What lines of the data below include the word "none"? Report them by copying each.

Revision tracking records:
************
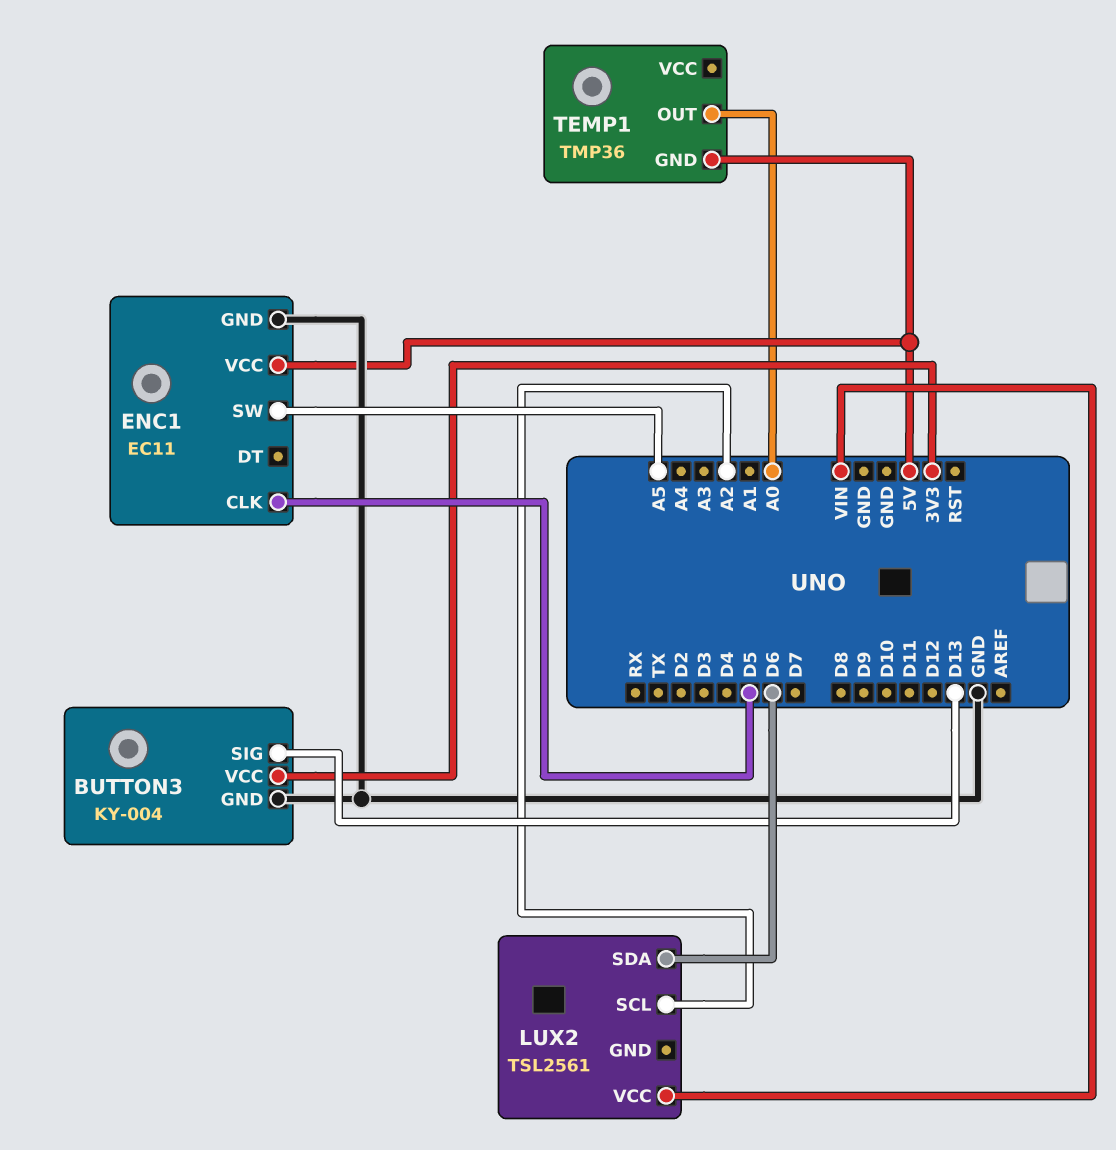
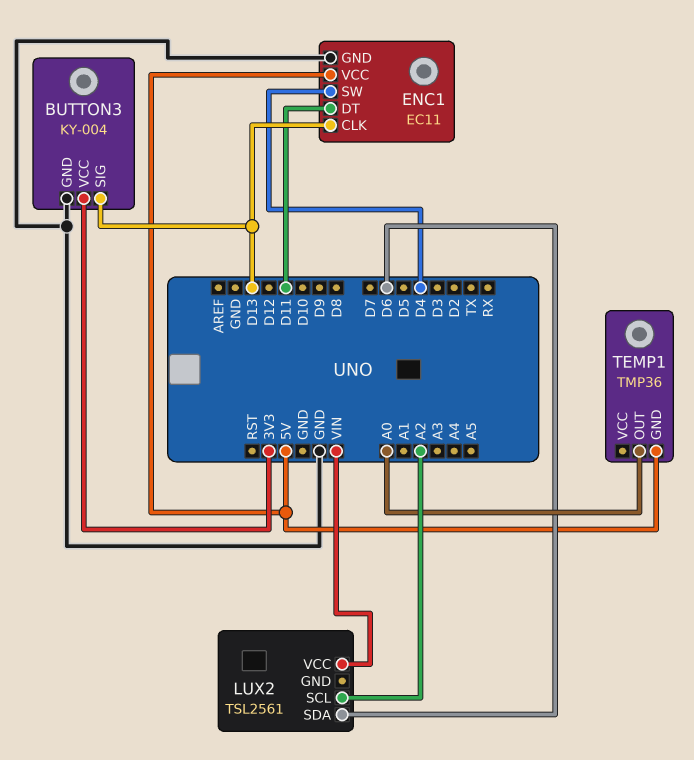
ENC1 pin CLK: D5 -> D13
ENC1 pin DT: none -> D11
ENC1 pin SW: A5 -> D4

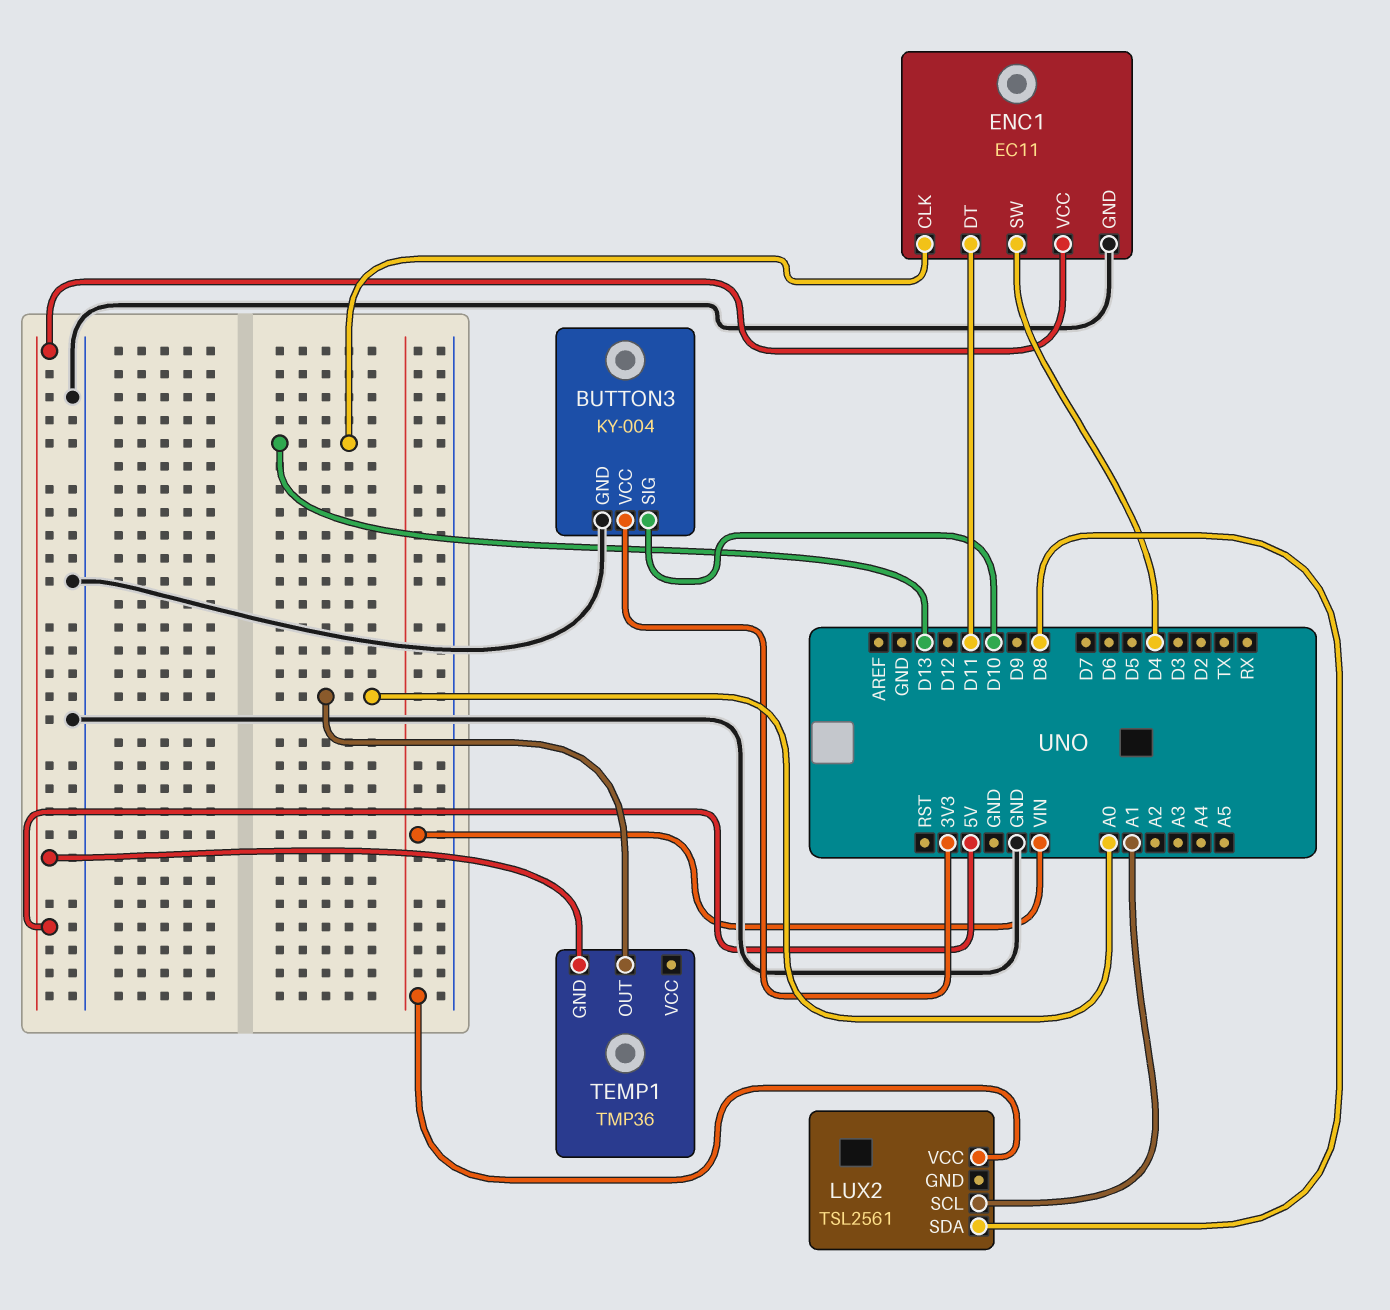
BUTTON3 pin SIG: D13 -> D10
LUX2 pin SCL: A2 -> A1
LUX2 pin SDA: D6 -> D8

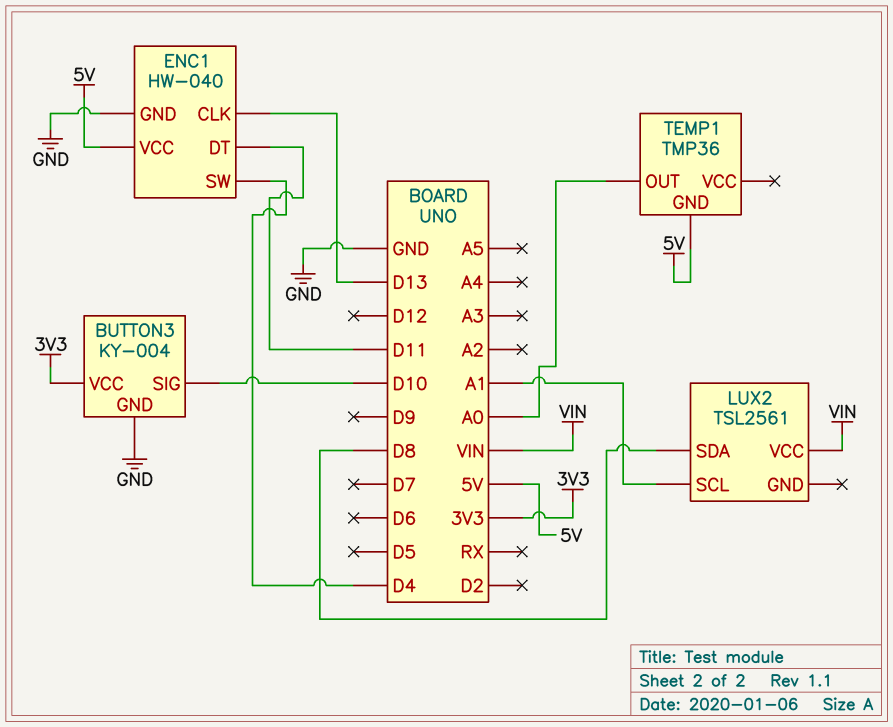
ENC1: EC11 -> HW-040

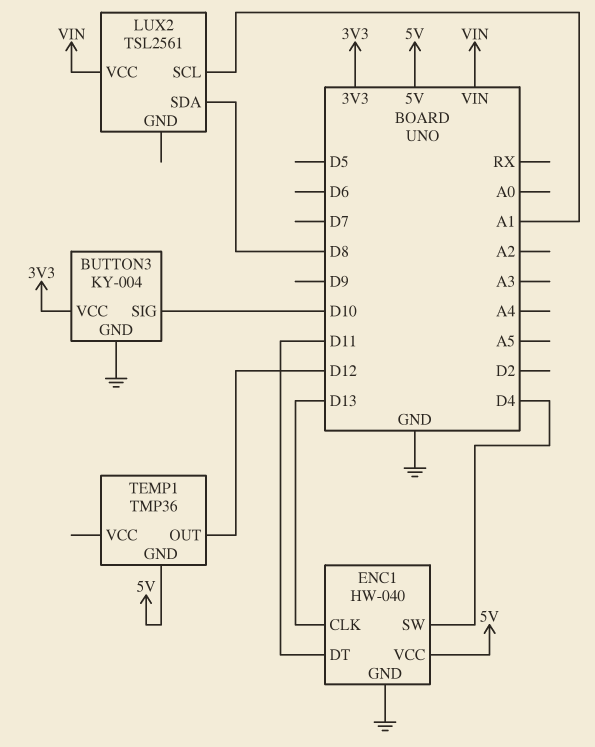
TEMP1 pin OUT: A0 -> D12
************
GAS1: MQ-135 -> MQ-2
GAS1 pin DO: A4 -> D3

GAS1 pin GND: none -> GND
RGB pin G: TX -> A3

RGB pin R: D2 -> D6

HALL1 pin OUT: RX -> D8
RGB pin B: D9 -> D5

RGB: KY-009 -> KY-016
************
Solution to the problem:
ENC1 pin DT: none -> D11
GAS1 pin GND: none -> GND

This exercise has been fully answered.